**RECORDS FOR PROCESSING**
---------------
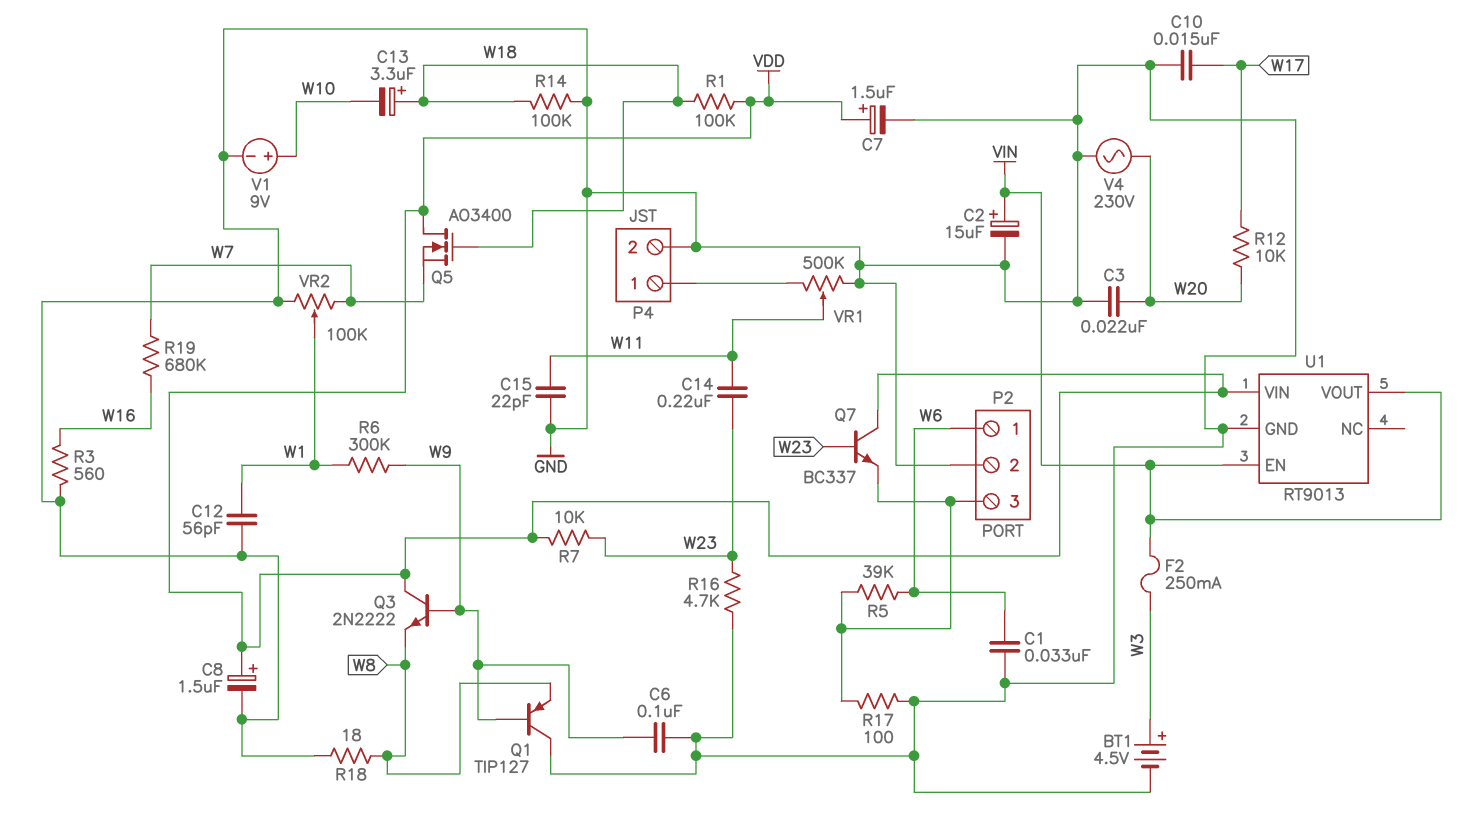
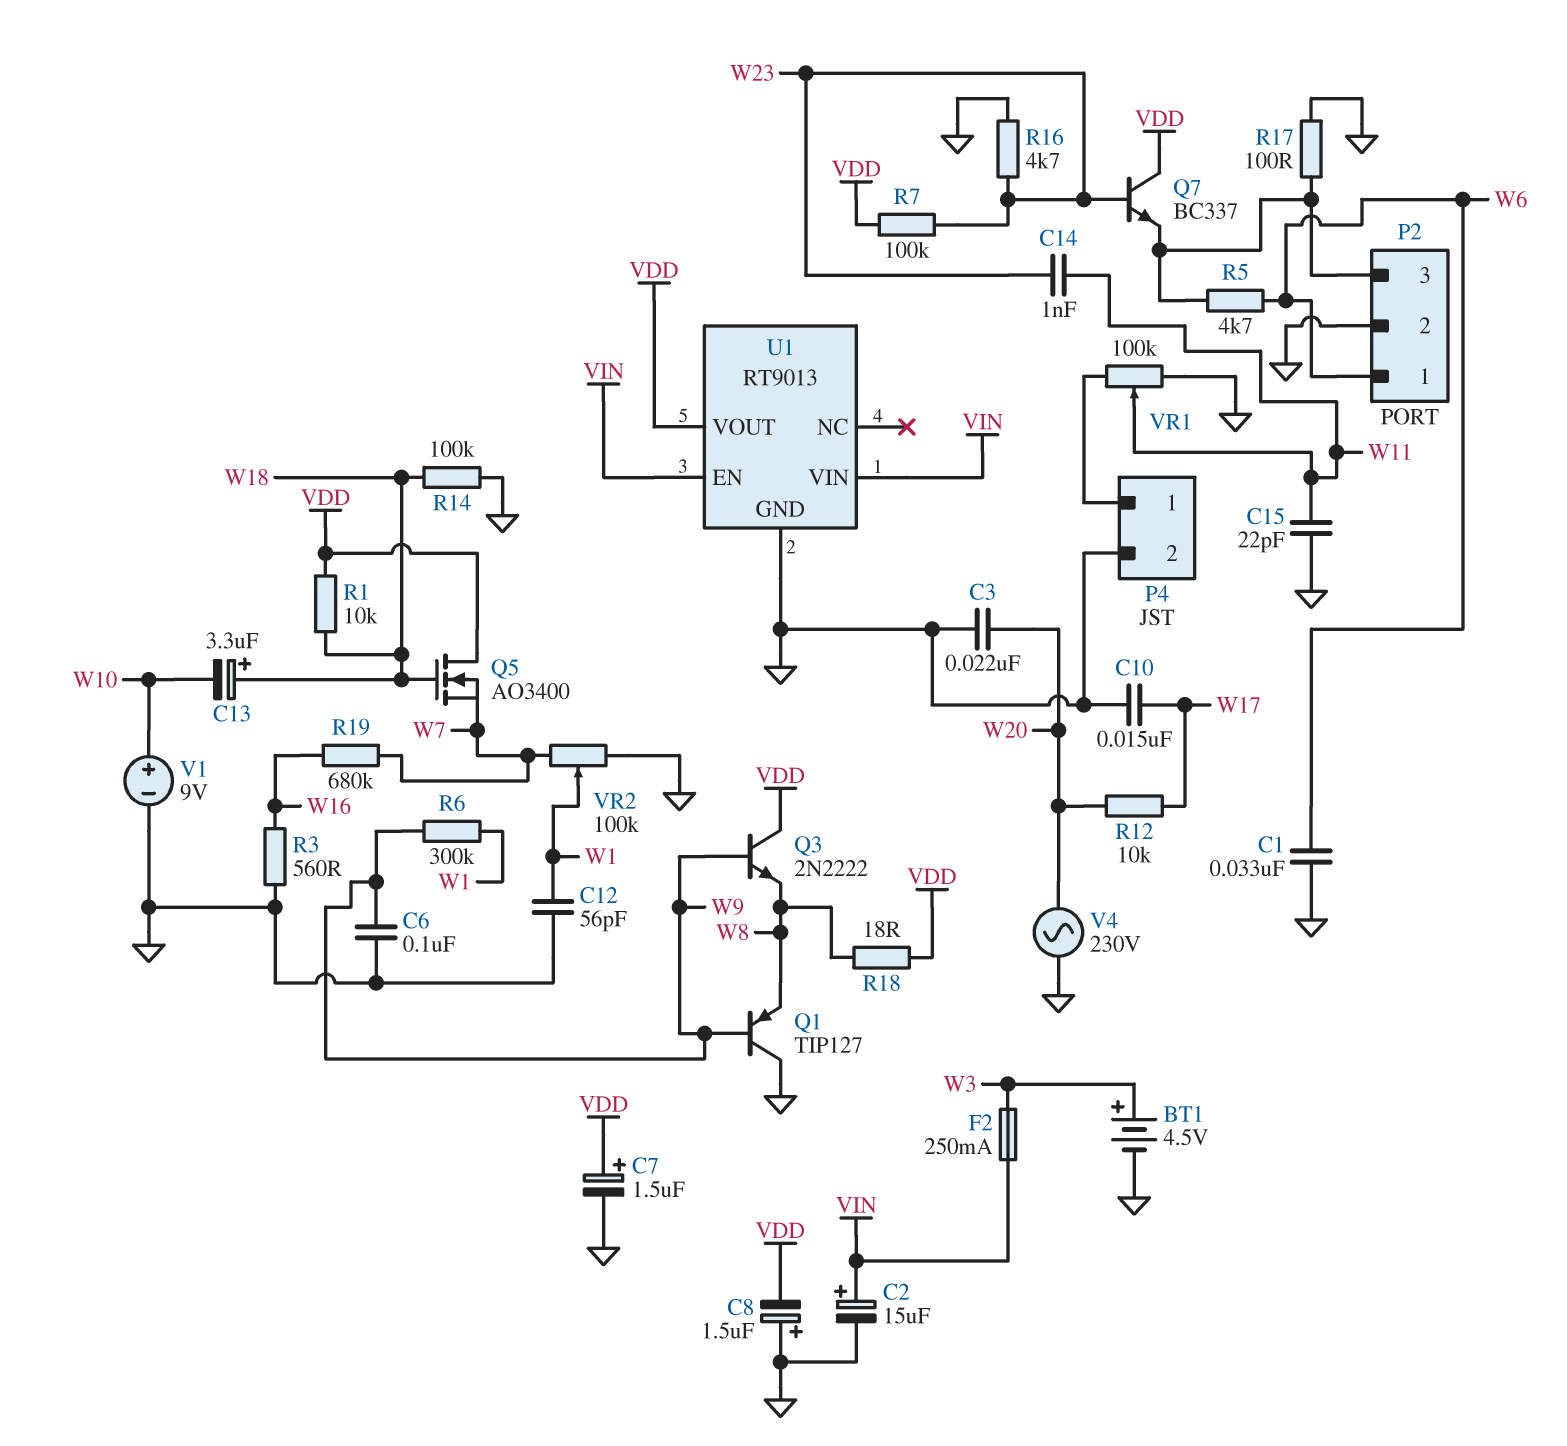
C8: 1.5uF (plus VDD, minus GND) -> 1.5uF (plus GND, minus VDD)
C14: 220nF (W11, W23) -> 1nF (W11, W23)
R1: 100k (VDD, W18) -> 10k (VDD, W18)
R5: 39k (P2/3, W6) -> 4.7k (P2/3, W6)
R7: 10k (VDD, W23) -> 100k (VDD, W23)
R18: 18 (GND, W8) -> 18 (VDD, W8)
U1 pin VIN: VDD -> VIN
U1 pin VOUT: VIN -> VDD
VR1: 500k (GND, P4/1, wiper W11) -> 100k (GND, P4/1, wiper W11)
---------------
**WORK TASK**
Without the pictures, repeat all the records word for word.

**RESPONSE**
C8: 1.5uF (plus VDD, minus GND) -> 1.5uF (plus GND, minus VDD)
C14: 220nF (W11, W23) -> 1nF (W11, W23)
R1: 100k (VDD, W18) -> 10k (VDD, W18)
R5: 39k (P2/3, W6) -> 4.7k (P2/3, W6)
R7: 10k (VDD, W23) -> 100k (VDD, W23)
R18: 18 (GND, W8) -> 18 (VDD, W8)
U1 pin VIN: VDD -> VIN
U1 pin VOUT: VIN -> VDD
VR1: 500k (GND, P4/1, wiper W11) -> 100k (GND, P4/1, wiper W11)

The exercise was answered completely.